Copy every line of the records below word for word, keeping each line as it is.

━━━━━ RECORDS FOR THIS TASK

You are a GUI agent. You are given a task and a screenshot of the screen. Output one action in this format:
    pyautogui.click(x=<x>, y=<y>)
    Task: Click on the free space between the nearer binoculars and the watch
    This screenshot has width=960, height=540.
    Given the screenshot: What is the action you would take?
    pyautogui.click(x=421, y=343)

━━━━━━━━━━

YOUR SOLUTION:
You are a GUI agent. You are given a task and a screenshot of the screen. Output one action in this format:
    pyautogui.click(x=<x>, y=<y>)
    Task: Click on the free space between the nearer binoculars and the watch
    This screenshot has width=960, height=540.
    Given the screenshot: What is the action you would take?
    pyautogui.click(x=421, y=343)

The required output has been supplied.